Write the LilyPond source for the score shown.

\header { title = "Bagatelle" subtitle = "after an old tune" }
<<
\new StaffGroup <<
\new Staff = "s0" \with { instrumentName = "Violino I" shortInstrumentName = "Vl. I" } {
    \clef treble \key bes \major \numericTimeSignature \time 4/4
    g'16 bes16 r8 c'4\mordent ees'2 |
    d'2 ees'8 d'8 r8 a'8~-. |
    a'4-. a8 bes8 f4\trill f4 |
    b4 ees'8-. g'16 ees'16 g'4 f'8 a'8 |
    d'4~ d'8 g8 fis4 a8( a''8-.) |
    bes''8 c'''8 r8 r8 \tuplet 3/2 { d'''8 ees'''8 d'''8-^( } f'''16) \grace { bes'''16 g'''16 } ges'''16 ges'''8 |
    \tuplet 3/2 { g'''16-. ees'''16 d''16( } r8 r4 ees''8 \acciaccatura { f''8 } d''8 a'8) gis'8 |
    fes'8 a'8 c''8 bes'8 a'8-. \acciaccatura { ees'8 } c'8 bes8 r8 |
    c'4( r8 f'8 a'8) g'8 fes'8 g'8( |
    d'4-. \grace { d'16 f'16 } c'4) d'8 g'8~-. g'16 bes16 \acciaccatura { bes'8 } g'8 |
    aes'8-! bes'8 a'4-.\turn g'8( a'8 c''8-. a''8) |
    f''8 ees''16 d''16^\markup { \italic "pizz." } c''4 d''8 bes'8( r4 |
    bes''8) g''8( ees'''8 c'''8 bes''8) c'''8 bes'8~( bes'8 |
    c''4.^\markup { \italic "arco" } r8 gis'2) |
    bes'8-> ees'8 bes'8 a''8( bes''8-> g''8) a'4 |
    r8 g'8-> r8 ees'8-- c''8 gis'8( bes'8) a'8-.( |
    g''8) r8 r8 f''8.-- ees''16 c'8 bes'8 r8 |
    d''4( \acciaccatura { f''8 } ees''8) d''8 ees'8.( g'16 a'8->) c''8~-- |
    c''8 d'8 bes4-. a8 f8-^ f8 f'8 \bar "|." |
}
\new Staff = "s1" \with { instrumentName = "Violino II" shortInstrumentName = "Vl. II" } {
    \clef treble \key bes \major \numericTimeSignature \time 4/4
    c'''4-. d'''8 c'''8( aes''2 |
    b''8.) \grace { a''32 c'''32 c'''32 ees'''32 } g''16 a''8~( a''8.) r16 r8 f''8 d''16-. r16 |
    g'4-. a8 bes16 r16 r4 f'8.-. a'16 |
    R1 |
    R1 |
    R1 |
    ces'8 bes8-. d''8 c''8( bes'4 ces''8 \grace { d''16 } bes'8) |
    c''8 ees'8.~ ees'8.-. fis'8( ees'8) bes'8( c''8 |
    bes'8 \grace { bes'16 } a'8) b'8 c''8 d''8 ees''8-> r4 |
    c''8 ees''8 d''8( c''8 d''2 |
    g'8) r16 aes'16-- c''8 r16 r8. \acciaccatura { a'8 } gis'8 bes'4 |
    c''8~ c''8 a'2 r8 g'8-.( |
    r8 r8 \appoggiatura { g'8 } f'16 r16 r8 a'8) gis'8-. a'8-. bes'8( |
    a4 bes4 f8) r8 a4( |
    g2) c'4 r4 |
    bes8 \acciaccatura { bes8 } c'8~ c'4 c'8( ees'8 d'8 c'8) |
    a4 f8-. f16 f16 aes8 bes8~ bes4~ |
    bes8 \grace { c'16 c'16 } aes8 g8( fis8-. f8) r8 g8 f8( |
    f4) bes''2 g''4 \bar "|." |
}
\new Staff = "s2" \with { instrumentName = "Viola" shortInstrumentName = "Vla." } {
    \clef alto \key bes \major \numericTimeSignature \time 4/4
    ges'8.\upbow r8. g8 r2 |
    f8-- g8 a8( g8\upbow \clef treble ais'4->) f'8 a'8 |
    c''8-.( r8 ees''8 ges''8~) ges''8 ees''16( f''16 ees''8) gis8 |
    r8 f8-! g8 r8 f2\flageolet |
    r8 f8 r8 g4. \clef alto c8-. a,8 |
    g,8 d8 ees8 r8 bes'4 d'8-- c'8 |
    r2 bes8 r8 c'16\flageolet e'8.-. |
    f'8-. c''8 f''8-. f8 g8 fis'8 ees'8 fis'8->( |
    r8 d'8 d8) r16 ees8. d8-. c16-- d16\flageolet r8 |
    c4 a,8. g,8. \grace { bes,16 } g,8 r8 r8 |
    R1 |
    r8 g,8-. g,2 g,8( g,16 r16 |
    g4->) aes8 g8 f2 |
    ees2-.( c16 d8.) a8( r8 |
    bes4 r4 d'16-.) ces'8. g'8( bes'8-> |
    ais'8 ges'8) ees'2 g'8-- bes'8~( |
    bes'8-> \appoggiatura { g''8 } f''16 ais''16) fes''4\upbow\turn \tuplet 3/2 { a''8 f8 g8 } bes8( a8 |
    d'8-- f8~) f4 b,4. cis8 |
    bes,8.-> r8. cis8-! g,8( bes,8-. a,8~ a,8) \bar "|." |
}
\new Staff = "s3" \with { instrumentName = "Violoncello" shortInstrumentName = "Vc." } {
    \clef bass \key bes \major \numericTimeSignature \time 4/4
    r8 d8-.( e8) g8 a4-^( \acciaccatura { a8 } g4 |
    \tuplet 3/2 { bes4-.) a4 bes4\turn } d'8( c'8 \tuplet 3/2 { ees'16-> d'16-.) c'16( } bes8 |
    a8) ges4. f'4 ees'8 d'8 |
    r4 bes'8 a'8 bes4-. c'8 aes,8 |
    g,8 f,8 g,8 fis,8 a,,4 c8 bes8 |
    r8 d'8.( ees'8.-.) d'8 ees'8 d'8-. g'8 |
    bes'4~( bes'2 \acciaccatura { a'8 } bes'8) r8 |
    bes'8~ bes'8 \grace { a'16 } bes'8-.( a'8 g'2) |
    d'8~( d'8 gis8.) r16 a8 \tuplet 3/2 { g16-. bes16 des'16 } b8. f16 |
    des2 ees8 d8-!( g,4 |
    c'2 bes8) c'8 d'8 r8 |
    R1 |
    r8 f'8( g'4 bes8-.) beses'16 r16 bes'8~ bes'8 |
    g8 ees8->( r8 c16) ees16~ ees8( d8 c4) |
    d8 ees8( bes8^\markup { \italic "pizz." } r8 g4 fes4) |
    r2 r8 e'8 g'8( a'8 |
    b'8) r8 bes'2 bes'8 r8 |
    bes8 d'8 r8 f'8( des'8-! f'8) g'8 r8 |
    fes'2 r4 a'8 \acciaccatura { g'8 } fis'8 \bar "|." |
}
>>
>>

##########

- **TASK REQUIREMENTS**: How many lines of the listing above contain the string "instrumentName"? Case must match. Reply with the number alone.

- **OUTPUT FOR THIS TASK**: 4